#### The request:
Pick out every line of the entries below that contains the string "bass", treating uppercase and lowercase as different.

Stored data entries:

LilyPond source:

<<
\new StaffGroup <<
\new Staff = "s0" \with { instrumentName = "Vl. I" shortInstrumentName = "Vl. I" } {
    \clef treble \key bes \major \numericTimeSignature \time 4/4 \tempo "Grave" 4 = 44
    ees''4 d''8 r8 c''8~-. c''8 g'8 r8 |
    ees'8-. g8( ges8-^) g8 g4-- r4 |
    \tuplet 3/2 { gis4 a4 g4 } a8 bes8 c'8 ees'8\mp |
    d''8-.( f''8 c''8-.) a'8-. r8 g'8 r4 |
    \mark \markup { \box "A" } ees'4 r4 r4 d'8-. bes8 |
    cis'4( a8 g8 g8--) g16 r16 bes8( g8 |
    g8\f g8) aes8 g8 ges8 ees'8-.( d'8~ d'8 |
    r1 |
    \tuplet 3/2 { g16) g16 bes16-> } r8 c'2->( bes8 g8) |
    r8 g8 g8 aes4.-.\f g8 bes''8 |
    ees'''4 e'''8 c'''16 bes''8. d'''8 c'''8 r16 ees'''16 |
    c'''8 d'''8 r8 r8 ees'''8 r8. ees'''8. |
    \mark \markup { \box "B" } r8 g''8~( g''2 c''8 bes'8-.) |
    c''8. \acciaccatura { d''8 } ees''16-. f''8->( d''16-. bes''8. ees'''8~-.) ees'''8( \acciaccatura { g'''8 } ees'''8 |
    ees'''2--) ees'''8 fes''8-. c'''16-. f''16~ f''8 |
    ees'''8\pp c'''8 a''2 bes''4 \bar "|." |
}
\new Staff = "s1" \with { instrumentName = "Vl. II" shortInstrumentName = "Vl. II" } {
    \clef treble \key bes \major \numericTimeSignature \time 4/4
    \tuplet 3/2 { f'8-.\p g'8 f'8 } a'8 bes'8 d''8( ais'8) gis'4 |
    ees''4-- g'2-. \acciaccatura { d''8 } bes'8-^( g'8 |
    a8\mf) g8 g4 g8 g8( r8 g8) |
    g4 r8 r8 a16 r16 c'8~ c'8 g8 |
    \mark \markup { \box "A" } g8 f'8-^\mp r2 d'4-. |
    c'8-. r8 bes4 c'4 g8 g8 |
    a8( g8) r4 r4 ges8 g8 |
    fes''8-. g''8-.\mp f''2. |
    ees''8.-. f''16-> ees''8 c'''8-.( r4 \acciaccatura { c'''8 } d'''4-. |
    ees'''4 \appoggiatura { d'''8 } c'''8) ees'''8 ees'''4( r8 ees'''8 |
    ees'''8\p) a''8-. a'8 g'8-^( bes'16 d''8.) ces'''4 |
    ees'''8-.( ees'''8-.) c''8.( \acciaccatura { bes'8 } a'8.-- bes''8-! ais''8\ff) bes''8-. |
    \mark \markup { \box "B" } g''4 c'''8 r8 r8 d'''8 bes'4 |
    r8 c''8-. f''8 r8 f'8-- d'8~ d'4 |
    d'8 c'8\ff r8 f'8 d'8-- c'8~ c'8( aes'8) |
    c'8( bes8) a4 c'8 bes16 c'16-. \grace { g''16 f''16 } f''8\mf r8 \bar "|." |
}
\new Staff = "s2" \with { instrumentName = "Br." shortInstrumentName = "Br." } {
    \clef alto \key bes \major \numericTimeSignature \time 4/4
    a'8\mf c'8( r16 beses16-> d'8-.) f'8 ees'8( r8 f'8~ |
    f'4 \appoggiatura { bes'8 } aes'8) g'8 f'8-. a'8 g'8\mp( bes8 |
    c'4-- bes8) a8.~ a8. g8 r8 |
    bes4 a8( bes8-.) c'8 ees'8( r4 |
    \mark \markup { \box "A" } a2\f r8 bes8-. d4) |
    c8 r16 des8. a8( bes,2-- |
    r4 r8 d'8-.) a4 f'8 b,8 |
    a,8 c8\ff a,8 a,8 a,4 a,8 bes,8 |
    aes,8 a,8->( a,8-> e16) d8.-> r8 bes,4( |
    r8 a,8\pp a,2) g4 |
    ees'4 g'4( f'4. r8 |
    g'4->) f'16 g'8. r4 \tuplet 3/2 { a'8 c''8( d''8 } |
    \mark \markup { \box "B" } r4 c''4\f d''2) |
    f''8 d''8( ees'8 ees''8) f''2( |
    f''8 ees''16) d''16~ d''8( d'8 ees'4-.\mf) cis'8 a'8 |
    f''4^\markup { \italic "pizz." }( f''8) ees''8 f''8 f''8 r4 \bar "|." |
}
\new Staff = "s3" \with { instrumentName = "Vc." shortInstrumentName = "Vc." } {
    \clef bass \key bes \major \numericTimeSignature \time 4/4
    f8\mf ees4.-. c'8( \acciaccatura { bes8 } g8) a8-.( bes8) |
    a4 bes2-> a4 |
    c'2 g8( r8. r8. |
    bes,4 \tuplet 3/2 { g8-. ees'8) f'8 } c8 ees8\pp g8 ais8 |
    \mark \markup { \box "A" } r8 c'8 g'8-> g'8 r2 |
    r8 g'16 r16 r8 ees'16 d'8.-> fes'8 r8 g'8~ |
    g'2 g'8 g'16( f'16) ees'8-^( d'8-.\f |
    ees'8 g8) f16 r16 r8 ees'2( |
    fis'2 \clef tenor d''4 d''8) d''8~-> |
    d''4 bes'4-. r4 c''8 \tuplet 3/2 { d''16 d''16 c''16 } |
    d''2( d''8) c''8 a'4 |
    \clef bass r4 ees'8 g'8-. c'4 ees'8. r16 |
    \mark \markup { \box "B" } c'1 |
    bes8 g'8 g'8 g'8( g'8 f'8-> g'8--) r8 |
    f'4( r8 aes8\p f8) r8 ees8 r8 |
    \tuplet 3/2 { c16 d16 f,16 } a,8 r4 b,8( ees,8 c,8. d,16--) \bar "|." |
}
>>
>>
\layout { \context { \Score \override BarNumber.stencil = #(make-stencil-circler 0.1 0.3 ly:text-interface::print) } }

#### Worked solution:
    \clef bass \key bes \major \numericTimeSignature \time 4/4
    \clef bass r4 ees'8 g'8-. c'4 ees'8. r16 |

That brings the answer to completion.